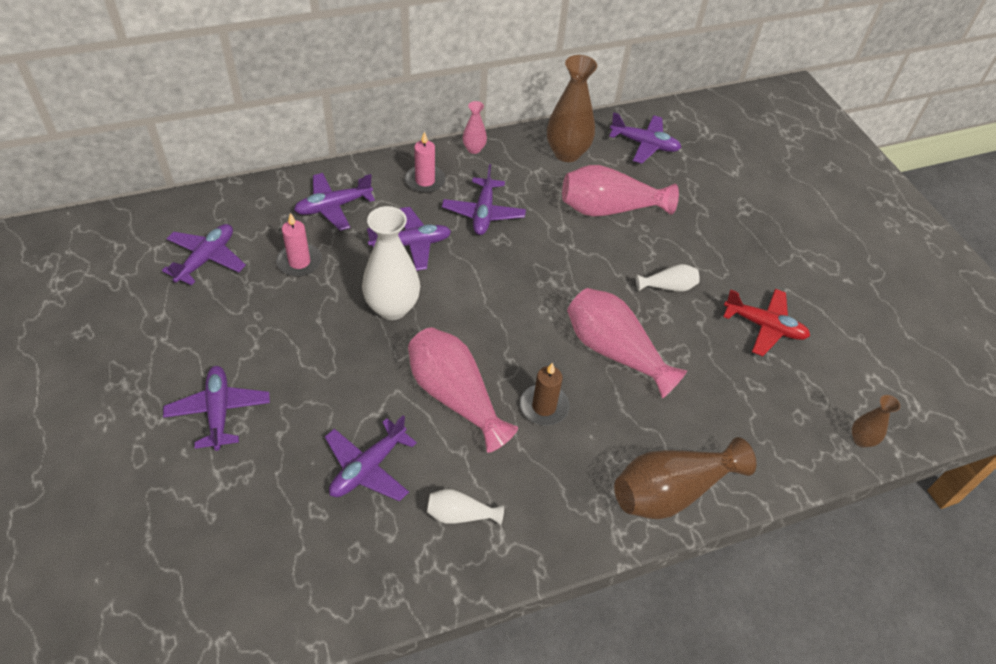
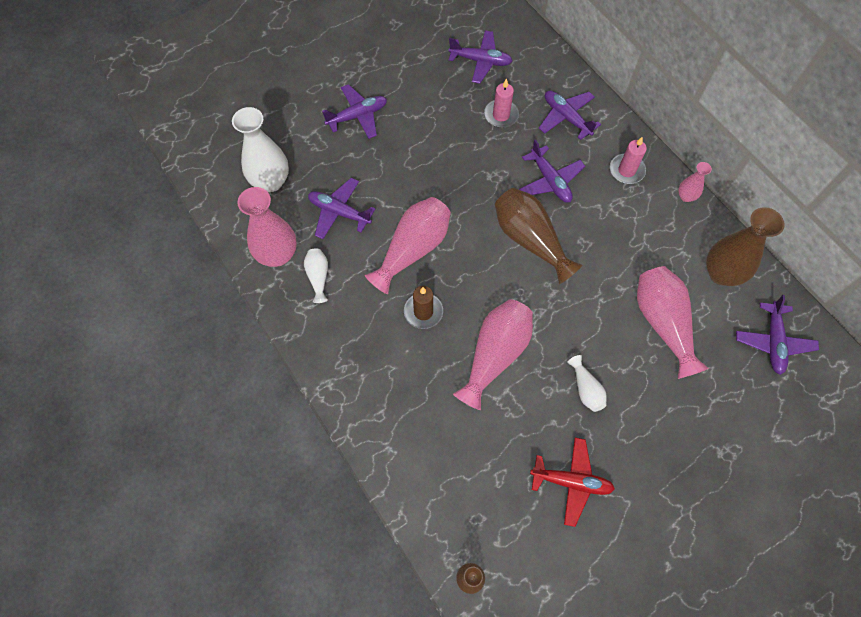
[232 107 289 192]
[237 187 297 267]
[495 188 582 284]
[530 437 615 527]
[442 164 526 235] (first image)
━━━━━━
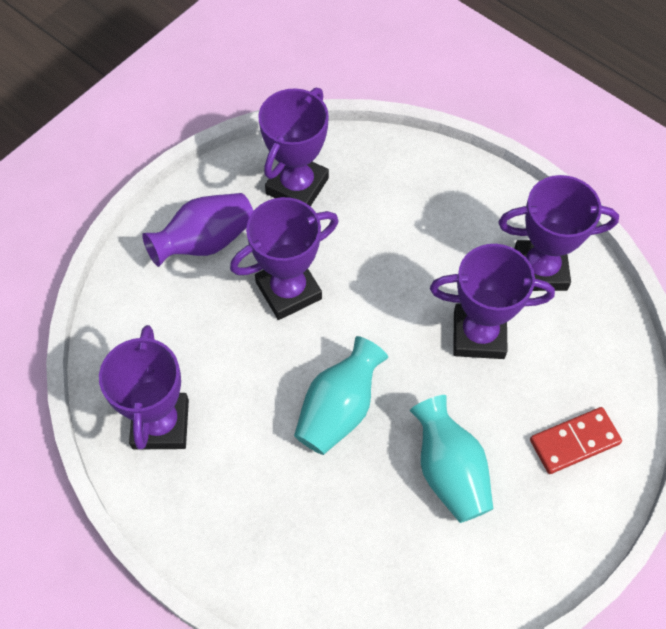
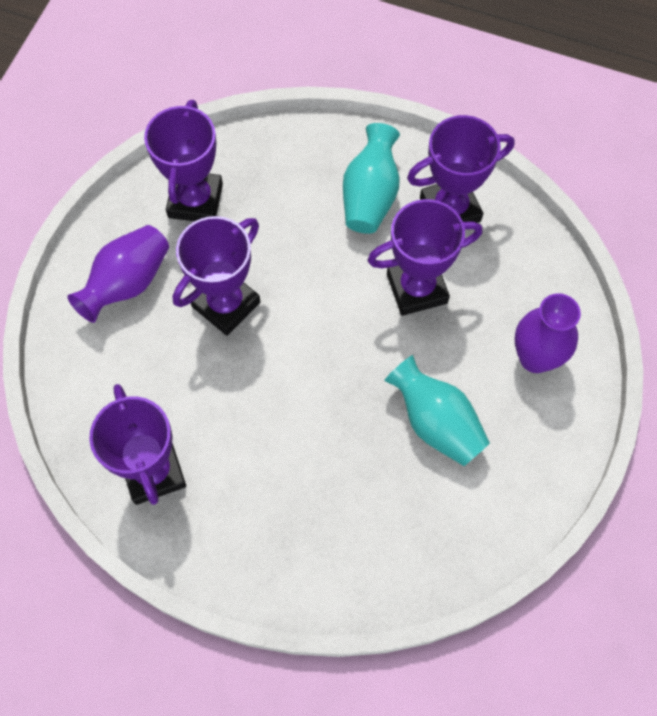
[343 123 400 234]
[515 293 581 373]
━━━━━━
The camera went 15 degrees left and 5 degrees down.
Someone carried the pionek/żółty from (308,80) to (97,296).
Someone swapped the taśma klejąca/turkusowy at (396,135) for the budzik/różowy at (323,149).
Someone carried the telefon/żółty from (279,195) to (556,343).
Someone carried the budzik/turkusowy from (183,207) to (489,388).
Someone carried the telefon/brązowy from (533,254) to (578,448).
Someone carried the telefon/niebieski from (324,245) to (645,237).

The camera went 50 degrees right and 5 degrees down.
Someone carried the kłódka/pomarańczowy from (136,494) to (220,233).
━━━━━━
What to do —
Write out exactly the lines above between the line with "Someone carried the pionek/żółty" and the line with "Someone carried the budzik/turkusowy", inclusive, and nothing beyond them.

Solution —
Someone carried the pionek/żółty from (308,80) to (97,296).
Someone swapped the taśma klejąca/turkusowy at (396,135) for the budzik/różowy at (323,149).
Someone carried the telefon/żółty from (279,195) to (556,343).
Someone carried the budzik/turkusowy from (183,207) to (489,388).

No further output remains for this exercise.